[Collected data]
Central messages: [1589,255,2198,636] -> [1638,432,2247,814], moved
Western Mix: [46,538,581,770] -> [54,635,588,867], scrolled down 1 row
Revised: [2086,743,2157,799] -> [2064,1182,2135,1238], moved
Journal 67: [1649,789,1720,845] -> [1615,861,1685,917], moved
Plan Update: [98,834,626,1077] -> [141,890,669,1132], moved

* * *

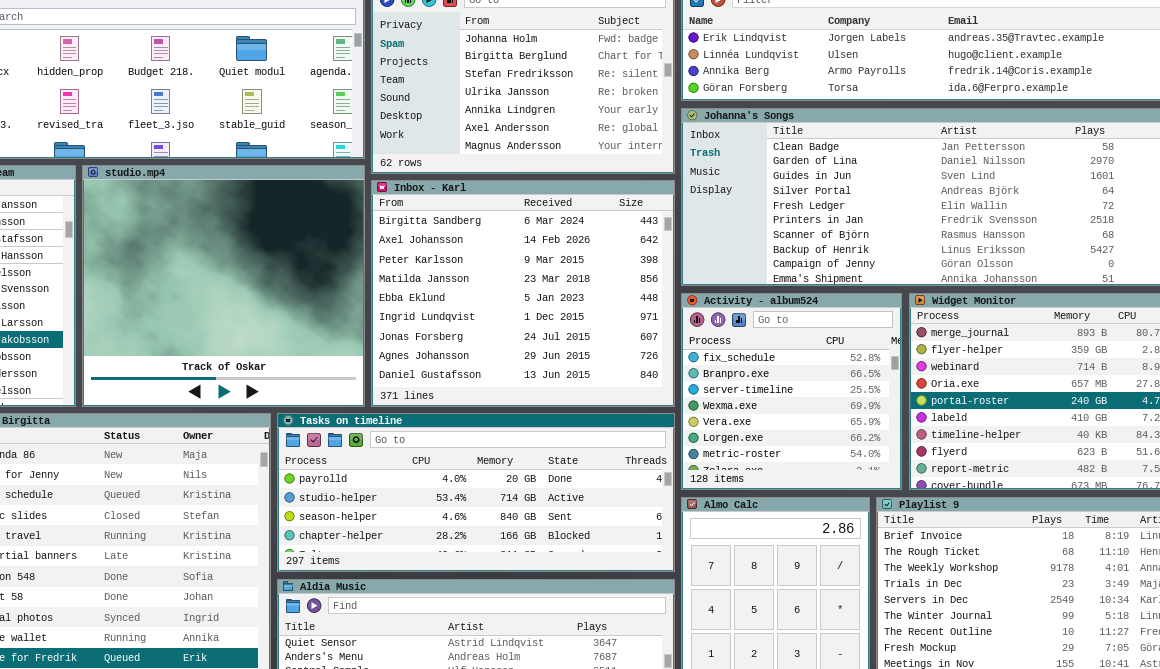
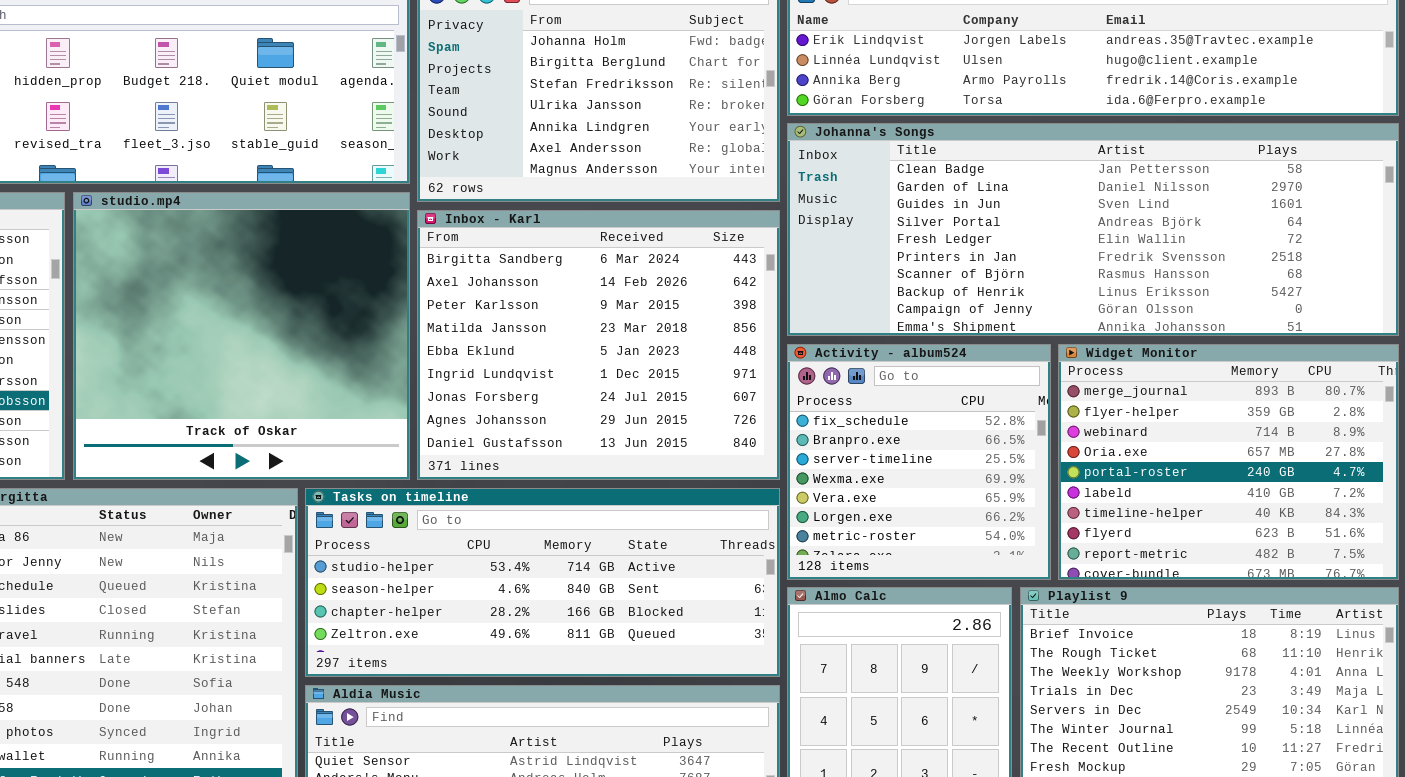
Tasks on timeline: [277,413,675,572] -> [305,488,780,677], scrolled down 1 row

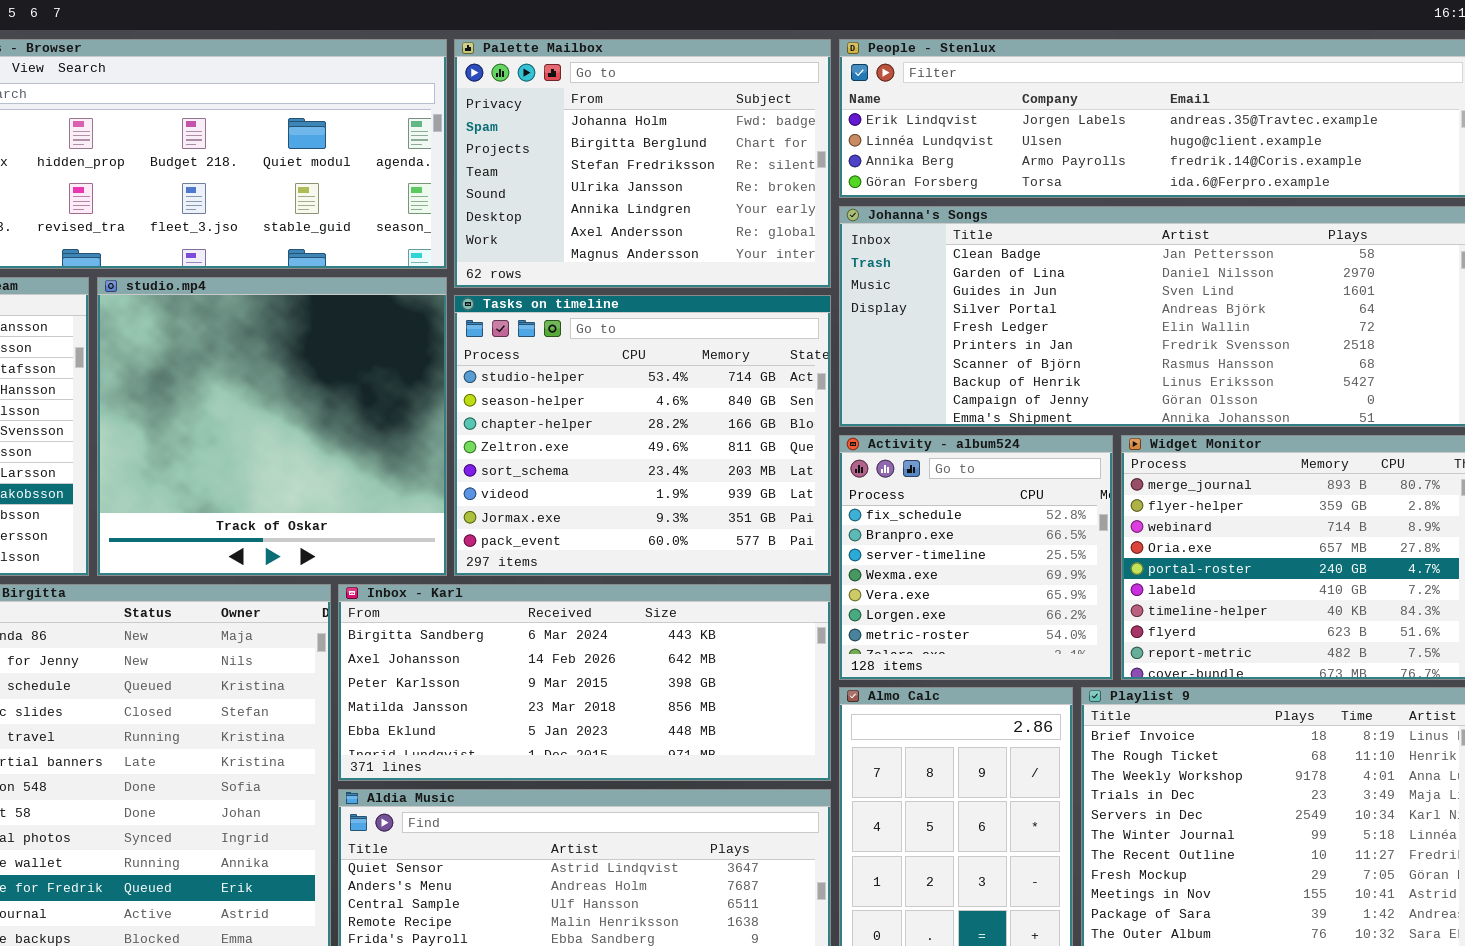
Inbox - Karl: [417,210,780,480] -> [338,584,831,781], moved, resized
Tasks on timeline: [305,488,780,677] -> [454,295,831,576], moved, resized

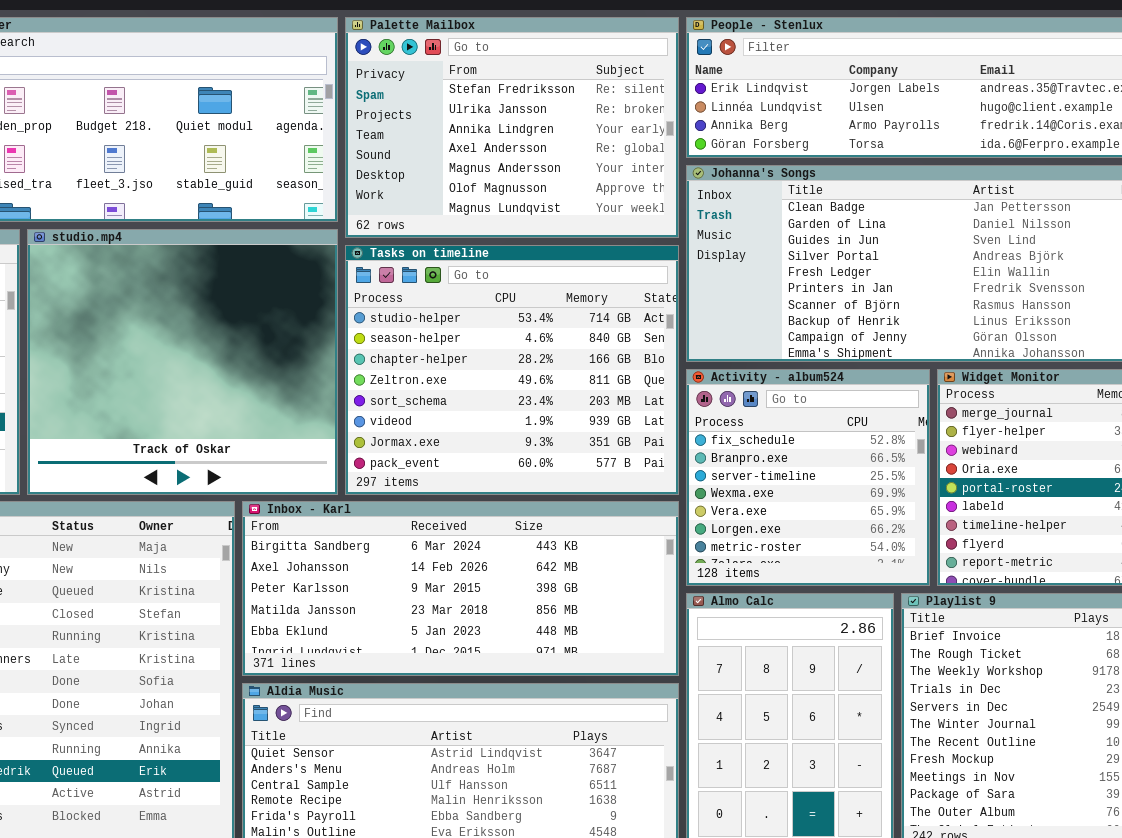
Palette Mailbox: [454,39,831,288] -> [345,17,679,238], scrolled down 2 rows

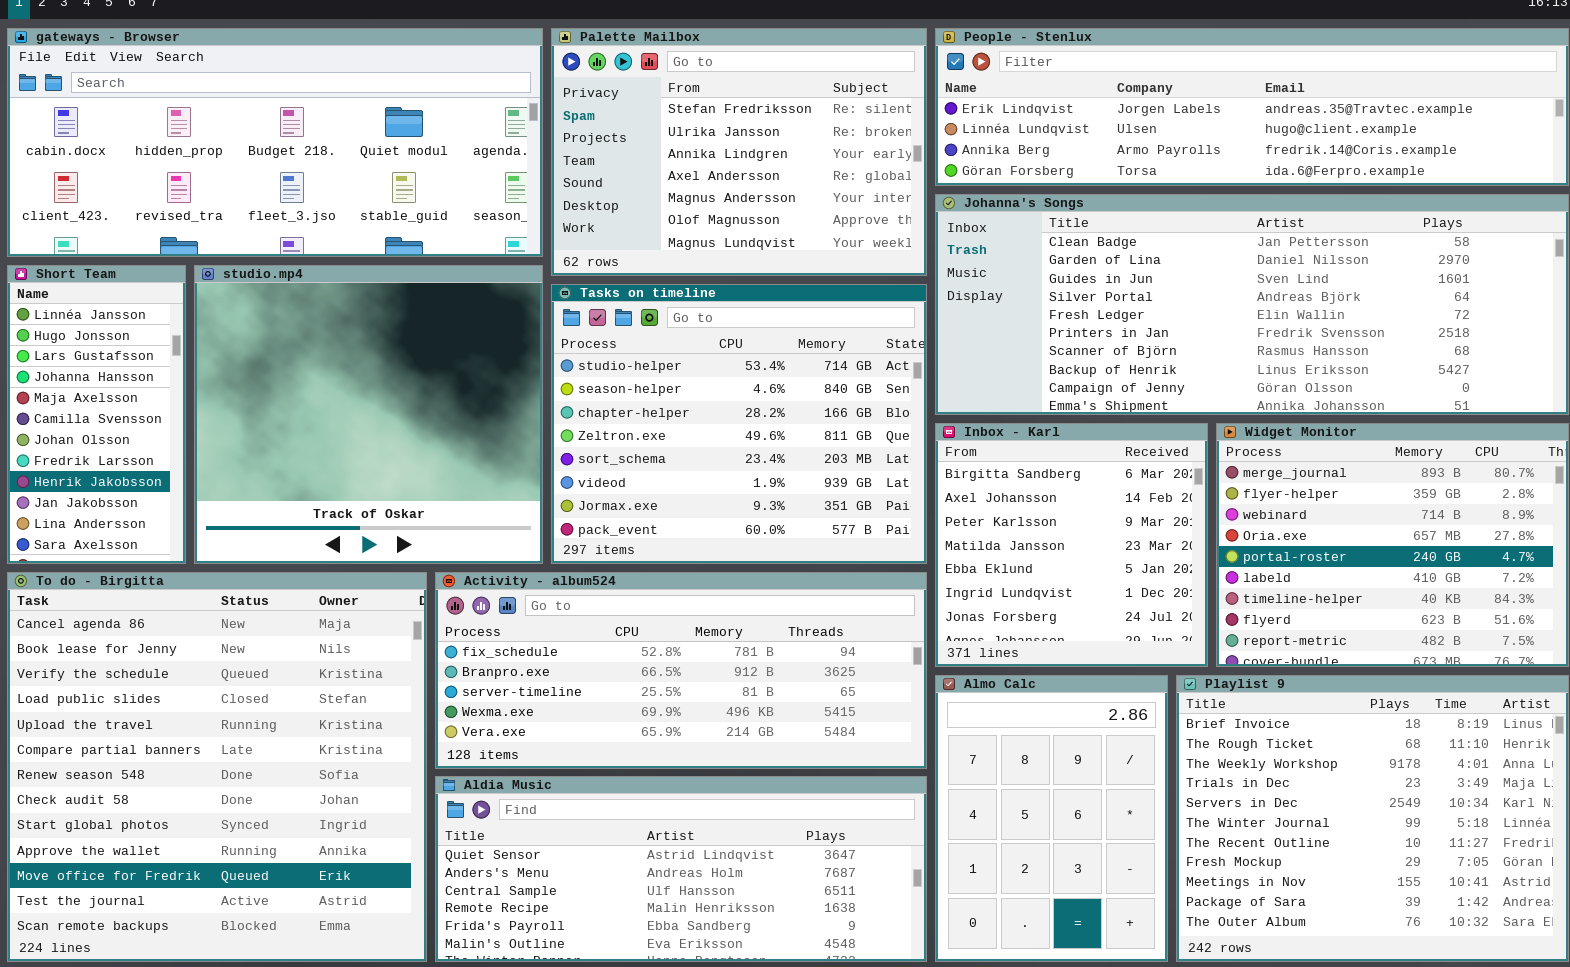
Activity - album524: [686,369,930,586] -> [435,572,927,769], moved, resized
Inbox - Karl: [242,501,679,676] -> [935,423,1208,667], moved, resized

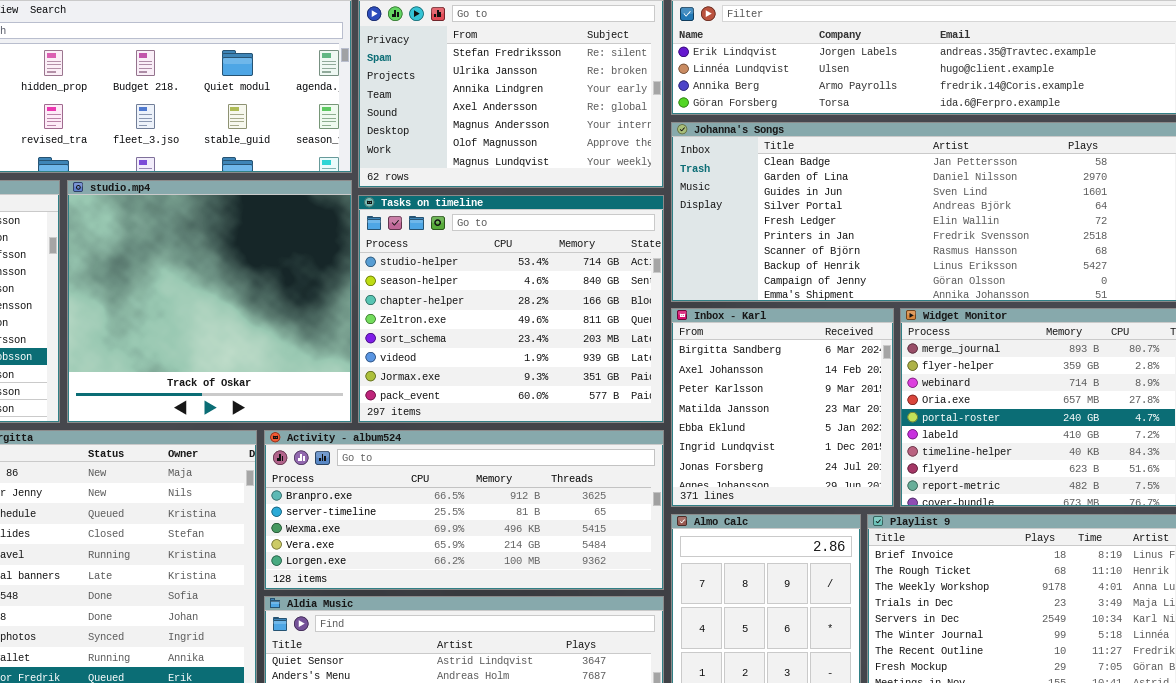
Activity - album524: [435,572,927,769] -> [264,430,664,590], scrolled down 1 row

*Problem statement*:
Begin at the line above that has "Central messages: [1589,255,2198,636]" and stop after the line that has "Plan Update: [98,834,626,1077]", copying each line exactly and adding nothing else.

*Your response*:
Central messages: [1589,255,2198,636] -> [1638,432,2247,814], moved
Western Mix: [46,538,581,770] -> [54,635,588,867], scrolled down 1 row
Revised: [2086,743,2157,799] -> [2064,1182,2135,1238], moved
Journal 67: [1649,789,1720,845] -> [1615,861,1685,917], moved
Plan Update: [98,834,626,1077] -> [141,890,669,1132], moved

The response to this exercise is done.